==== Provided records
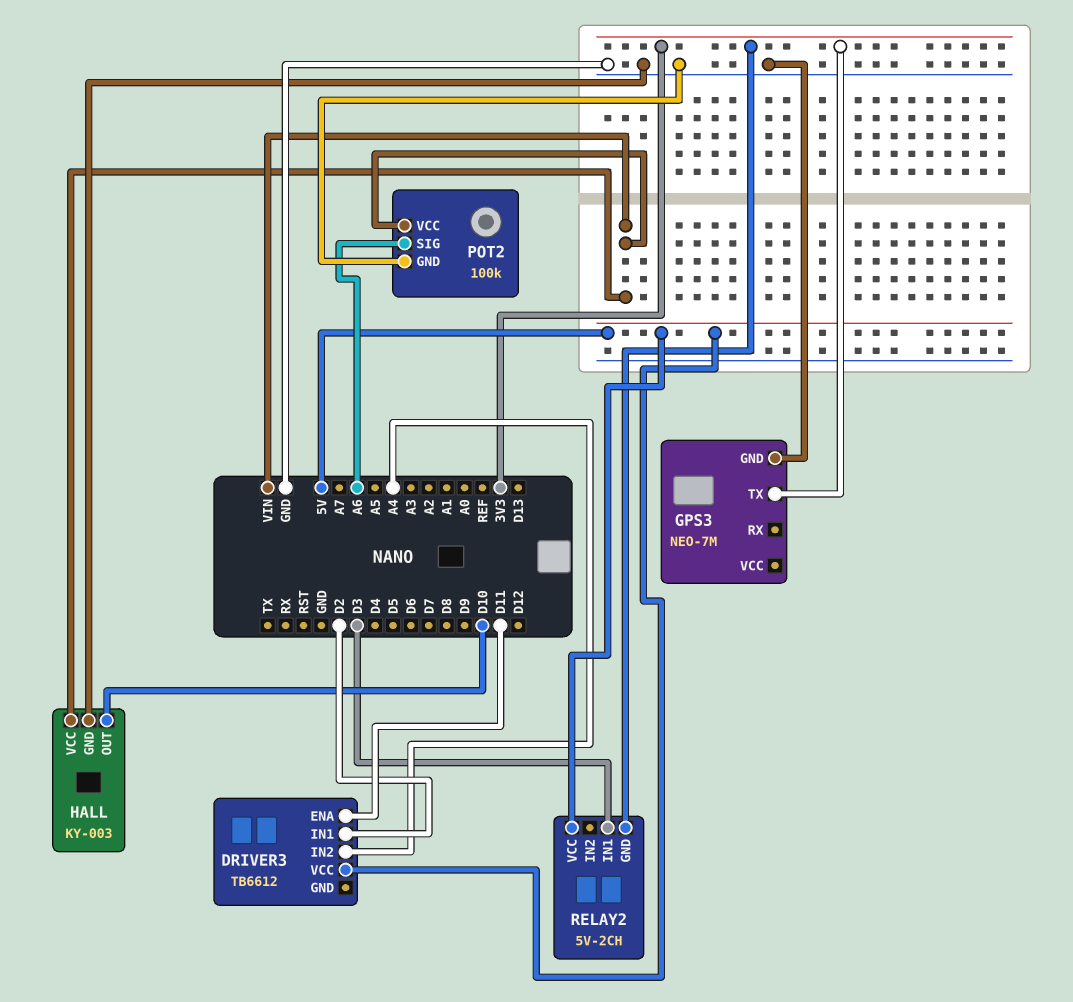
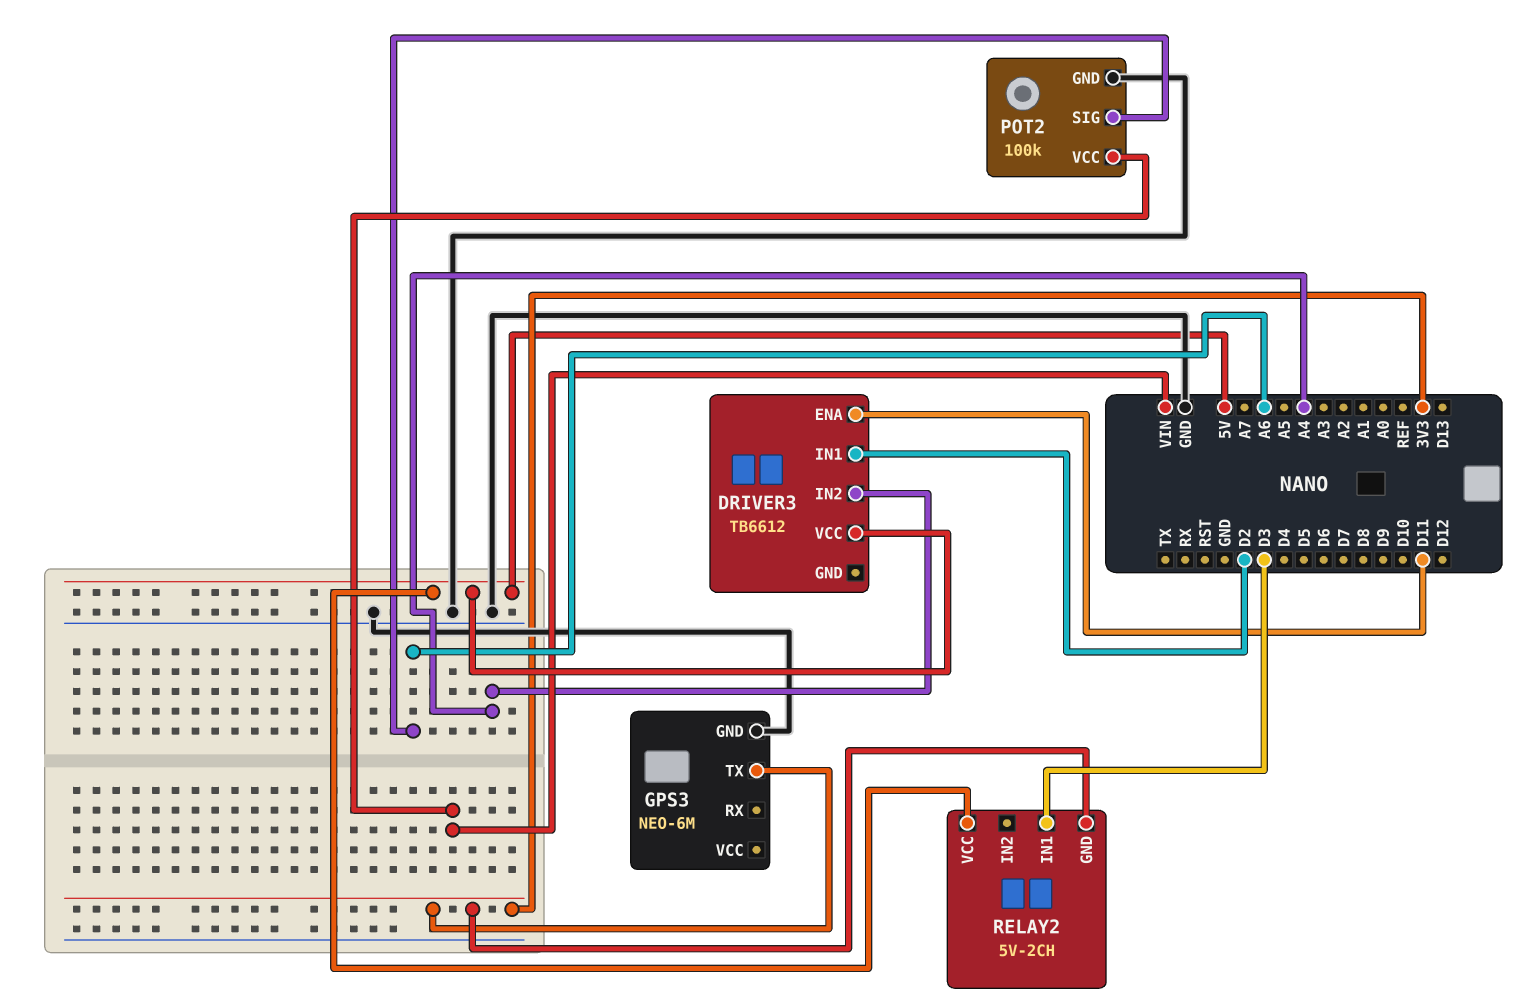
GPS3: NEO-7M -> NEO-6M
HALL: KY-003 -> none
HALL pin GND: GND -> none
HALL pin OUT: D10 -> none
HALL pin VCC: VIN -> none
========
==== Provided records
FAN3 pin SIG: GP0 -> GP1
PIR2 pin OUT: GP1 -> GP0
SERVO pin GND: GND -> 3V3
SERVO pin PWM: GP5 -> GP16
========
==== Provided records
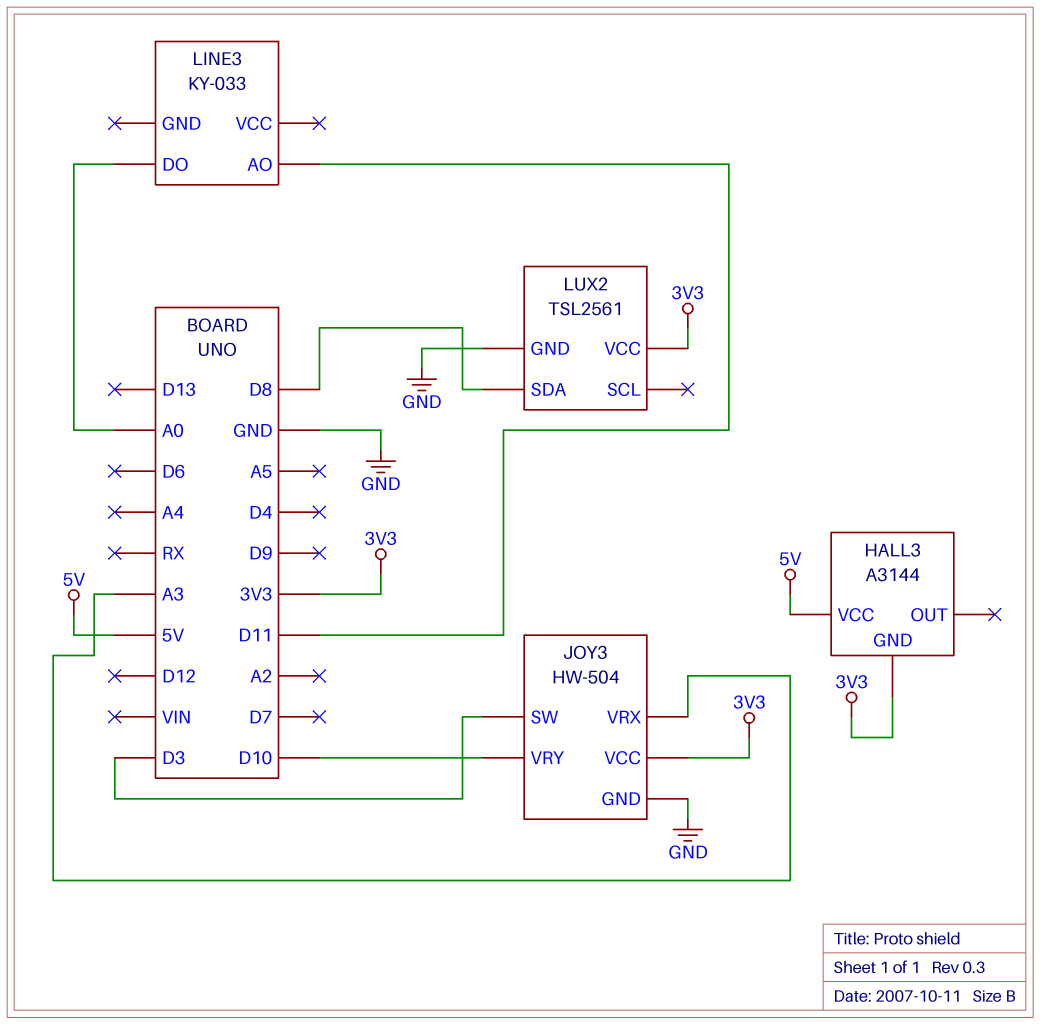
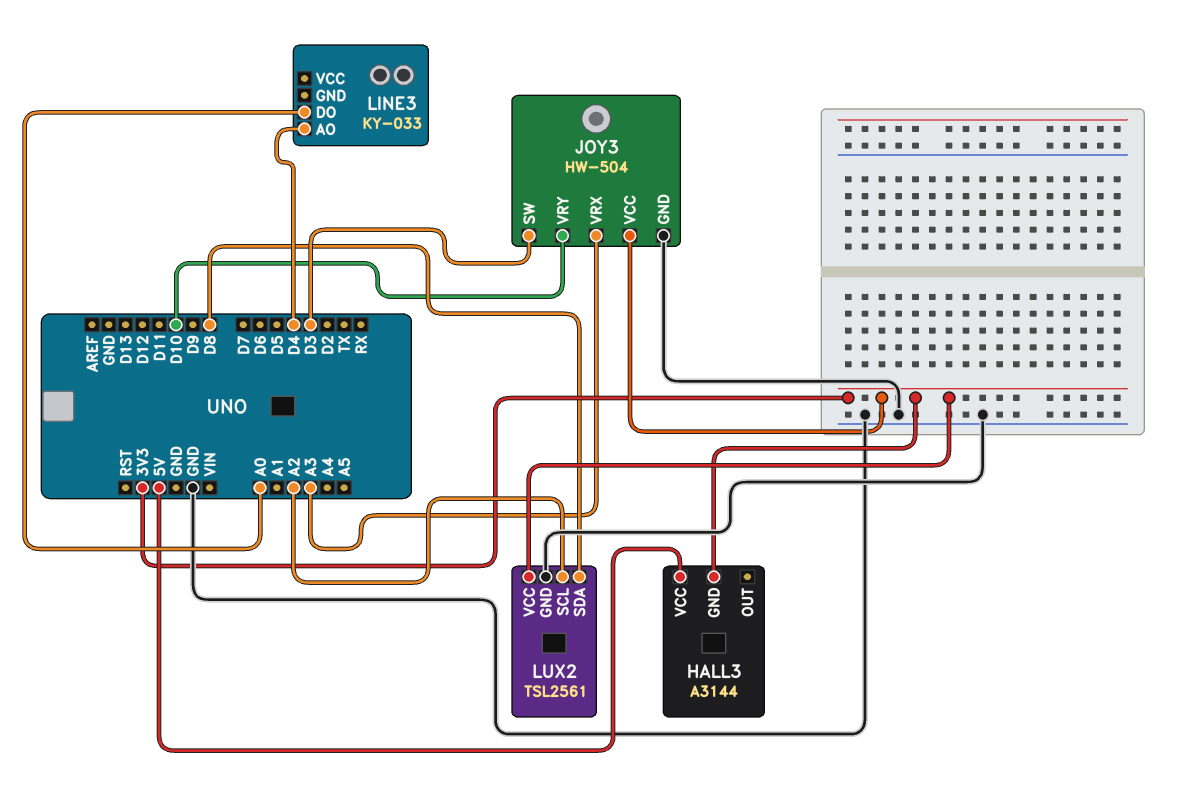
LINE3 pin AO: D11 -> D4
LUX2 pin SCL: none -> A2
========
[Task requirements] All lines above from the one with "FAN3 pin SIG: GP0 -> GP1" to the one with "SERVO pin PWM: GP5 -> GP16", inclusive, should be copied exactly, and no other lines.

[Solved problem]
FAN3 pin SIG: GP0 -> GP1
PIR2 pin OUT: GP1 -> GP0
SERVO pin GND: GND -> 3V3
SERVO pin PWM: GP5 -> GP16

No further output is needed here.